Supplied information:
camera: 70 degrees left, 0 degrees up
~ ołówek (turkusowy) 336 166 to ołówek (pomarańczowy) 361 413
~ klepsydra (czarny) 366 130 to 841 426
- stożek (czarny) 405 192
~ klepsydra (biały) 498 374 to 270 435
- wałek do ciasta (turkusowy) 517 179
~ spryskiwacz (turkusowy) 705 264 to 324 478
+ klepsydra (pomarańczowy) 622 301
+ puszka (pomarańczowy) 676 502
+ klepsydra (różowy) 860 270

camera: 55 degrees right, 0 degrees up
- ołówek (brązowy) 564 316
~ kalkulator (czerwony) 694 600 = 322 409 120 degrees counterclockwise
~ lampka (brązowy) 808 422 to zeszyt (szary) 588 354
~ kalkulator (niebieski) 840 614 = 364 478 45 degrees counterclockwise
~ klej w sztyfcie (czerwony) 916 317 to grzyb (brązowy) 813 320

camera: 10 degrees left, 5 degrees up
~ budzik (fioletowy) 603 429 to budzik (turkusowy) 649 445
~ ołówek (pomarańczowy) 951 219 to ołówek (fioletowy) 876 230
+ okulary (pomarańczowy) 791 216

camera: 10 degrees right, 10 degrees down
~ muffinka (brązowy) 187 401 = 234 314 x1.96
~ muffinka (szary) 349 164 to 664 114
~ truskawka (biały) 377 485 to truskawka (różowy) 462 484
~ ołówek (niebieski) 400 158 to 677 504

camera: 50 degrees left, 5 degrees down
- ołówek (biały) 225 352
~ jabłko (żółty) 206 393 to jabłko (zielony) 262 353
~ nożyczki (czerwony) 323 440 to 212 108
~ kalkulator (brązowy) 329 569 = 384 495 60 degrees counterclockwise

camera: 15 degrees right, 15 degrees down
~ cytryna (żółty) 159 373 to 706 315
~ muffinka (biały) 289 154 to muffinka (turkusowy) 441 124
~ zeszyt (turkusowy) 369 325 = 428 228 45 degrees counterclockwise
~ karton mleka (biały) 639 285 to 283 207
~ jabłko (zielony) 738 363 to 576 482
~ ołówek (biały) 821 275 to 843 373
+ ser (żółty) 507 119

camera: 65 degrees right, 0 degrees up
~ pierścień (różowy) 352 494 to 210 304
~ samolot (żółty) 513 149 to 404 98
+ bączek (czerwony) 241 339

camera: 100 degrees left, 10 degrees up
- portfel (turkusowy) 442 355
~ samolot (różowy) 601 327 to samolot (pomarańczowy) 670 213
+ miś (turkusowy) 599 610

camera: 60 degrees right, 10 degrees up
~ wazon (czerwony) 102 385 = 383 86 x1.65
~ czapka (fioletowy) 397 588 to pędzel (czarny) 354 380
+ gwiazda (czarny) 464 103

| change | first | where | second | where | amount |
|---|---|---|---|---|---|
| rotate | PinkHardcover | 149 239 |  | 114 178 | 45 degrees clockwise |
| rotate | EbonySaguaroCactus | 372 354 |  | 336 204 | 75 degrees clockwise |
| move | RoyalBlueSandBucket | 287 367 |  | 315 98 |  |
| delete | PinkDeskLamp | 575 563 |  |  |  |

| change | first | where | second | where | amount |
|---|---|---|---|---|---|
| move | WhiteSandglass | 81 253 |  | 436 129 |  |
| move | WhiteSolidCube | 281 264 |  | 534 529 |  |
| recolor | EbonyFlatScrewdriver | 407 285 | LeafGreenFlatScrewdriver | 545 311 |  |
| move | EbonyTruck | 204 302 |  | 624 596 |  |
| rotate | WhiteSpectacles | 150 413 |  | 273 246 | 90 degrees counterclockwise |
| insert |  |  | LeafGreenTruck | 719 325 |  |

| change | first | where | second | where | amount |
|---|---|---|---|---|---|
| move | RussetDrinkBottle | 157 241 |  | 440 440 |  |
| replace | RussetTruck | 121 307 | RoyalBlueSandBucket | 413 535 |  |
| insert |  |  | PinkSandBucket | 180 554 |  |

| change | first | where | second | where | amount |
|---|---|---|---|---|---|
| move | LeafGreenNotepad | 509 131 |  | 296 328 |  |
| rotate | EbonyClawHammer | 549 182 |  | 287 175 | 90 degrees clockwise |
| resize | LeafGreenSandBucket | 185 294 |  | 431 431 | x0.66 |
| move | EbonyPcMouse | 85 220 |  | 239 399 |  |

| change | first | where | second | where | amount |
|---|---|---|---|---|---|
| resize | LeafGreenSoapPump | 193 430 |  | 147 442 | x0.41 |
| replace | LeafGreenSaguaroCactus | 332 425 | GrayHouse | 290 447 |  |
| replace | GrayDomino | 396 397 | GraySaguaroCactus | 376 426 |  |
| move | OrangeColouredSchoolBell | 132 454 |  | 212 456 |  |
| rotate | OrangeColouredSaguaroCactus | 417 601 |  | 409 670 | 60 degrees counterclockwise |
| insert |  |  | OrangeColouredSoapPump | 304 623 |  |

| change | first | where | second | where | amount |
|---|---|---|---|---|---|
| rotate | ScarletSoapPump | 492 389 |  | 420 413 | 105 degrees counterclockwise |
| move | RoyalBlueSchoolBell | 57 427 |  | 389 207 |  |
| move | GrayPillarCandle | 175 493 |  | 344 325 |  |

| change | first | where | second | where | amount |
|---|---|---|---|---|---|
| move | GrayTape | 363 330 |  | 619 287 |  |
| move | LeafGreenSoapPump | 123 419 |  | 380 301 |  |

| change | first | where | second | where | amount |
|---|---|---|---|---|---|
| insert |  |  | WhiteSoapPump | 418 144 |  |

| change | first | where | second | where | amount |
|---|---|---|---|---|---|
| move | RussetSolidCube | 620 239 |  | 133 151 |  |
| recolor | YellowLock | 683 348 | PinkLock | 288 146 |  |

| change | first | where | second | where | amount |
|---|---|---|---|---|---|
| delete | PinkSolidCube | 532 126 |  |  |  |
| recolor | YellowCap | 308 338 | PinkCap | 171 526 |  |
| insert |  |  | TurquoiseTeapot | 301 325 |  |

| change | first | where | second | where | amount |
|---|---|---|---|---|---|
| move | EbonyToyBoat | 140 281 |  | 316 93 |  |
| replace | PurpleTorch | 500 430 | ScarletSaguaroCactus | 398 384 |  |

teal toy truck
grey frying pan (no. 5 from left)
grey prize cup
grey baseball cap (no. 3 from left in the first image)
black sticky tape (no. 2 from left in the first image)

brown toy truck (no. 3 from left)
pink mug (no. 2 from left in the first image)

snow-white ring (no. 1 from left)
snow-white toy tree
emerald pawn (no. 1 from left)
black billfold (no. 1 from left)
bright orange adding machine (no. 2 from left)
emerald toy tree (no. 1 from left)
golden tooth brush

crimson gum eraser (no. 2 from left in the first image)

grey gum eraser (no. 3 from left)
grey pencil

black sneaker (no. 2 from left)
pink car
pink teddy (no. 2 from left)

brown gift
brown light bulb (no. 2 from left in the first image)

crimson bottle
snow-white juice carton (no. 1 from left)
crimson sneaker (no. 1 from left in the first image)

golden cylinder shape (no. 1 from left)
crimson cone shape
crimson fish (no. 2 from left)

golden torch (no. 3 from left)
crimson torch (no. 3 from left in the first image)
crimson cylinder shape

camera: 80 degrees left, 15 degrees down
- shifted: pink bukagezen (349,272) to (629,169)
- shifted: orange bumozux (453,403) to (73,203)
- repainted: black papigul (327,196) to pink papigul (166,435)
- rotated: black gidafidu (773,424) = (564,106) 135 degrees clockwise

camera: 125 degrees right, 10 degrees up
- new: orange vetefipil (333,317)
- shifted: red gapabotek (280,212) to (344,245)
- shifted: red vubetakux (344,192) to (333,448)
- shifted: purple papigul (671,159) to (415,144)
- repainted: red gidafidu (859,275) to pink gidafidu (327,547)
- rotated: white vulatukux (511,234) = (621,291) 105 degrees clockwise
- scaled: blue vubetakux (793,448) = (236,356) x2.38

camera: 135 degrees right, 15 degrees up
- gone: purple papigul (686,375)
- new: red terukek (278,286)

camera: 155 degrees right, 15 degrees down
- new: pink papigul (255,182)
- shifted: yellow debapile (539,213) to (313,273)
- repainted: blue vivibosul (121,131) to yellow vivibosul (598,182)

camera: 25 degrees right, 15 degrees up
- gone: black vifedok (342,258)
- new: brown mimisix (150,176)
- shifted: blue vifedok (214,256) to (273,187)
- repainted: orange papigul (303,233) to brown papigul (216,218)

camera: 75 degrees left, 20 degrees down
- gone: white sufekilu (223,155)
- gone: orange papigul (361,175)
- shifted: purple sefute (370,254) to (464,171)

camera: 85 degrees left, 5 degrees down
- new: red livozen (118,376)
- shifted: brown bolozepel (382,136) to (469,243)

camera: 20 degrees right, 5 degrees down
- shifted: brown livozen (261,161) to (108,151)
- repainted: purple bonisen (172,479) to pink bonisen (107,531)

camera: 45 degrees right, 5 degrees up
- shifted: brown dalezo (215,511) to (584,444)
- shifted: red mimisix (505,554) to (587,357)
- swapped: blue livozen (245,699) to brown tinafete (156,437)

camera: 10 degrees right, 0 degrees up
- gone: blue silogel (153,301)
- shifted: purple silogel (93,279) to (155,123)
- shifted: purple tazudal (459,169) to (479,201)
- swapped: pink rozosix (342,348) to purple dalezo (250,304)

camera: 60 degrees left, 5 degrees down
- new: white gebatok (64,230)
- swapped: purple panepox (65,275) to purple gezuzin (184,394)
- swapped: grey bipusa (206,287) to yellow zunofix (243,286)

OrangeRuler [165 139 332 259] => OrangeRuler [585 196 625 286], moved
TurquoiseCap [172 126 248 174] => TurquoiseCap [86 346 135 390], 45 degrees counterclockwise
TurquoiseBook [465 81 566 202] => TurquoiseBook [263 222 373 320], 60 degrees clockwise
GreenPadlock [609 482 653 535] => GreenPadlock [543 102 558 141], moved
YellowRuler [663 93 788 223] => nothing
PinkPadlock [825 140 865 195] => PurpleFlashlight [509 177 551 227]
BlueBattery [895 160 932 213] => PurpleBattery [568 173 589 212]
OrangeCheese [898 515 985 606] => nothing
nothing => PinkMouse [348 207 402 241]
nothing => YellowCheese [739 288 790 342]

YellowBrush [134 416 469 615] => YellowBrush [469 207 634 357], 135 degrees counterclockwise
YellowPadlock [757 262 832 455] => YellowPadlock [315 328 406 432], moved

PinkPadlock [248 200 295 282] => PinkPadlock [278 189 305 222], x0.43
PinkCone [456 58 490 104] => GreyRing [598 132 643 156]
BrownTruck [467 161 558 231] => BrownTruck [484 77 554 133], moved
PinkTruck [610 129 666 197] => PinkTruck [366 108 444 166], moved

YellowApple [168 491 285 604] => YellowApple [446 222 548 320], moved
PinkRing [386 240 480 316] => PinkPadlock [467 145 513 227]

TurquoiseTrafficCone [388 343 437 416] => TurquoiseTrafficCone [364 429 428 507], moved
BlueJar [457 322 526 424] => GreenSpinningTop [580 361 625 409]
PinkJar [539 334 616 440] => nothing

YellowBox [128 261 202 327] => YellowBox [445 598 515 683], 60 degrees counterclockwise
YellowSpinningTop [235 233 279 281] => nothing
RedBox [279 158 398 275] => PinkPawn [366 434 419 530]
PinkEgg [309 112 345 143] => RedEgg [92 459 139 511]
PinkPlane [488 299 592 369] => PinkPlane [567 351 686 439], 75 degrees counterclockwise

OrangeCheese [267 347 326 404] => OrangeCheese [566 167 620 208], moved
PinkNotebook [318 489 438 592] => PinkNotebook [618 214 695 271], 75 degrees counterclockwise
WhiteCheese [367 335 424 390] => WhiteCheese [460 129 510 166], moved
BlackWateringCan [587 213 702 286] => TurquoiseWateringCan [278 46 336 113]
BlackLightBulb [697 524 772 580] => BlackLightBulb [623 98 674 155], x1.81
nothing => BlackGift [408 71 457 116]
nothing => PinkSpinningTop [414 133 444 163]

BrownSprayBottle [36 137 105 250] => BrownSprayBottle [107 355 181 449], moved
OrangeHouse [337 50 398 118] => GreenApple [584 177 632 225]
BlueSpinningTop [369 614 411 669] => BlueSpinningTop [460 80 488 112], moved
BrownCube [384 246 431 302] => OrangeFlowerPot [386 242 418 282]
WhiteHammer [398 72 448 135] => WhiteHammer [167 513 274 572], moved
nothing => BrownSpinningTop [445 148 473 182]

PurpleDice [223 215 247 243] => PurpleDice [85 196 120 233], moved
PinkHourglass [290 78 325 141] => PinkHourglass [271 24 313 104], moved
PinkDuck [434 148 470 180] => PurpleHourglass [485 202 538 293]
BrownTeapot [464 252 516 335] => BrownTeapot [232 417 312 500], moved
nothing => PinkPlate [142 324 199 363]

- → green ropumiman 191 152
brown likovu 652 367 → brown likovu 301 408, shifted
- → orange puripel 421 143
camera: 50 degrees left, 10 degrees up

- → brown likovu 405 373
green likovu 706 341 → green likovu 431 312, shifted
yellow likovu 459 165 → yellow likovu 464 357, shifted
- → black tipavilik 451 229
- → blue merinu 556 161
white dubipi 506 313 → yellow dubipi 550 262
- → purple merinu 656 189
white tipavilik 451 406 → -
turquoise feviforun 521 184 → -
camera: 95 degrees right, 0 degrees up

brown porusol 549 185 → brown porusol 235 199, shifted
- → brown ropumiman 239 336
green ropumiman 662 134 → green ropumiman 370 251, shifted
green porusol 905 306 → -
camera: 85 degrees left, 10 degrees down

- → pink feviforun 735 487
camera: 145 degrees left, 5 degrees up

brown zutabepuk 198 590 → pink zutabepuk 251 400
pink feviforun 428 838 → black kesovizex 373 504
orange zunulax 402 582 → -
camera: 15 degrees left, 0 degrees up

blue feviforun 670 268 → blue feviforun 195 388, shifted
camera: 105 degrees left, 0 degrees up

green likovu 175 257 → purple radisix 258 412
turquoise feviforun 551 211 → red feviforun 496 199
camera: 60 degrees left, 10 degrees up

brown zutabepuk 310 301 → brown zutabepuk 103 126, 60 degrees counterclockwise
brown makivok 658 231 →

Task description:
Beginning at the line that holds "- → green ropumiman 191 152", reproduce the lines exactly up to and including the final line of the entries.

Expected answer:
- → green ropumiman 191 152
brown likovu 652 367 → brown likovu 301 408, shifted
- → orange puripel 421 143
camera: 50 degrees left, 10 degrees up

- → brown likovu 405 373
green likovu 706 341 → green likovu 431 312, shifted
yellow likovu 459 165 → yellow likovu 464 357, shifted
- → black tipavilik 451 229
- → blue merinu 556 161
white dubipi 506 313 → yellow dubipi 550 262
- → purple merinu 656 189
white tipavilik 451 406 → -
turquoise feviforun 521 184 → -
camera: 95 degrees right, 0 degrees up

brown porusol 549 185 → brown porusol 235 199, shifted
- → brown ropumiman 239 336
green ropumiman 662 134 → green ropumiman 370 251, shifted
green porusol 905 306 → -
camera: 85 degrees left, 10 degrees down

- → pink feviforun 735 487
camera: 145 degrees left, 5 degrees up

brown zutabepuk 198 590 → pink zutabepuk 251 400
pink feviforun 428 838 → black kesovizex 373 504
orange zunulax 402 582 → -
camera: 15 degrees left, 0 degrees up

blue feviforun 670 268 → blue feviforun 195 388, shifted
camera: 105 degrees left, 0 degrees up

green likovu 175 257 → purple radisix 258 412
turquoise feviforun 551 211 → red feviforun 496 199
camera: 60 degrees left, 10 degrees up

brown zutabepuk 310 301 → brown zutabepuk 103 126, 60 degrees counterclockwise
brown makivok 658 231 →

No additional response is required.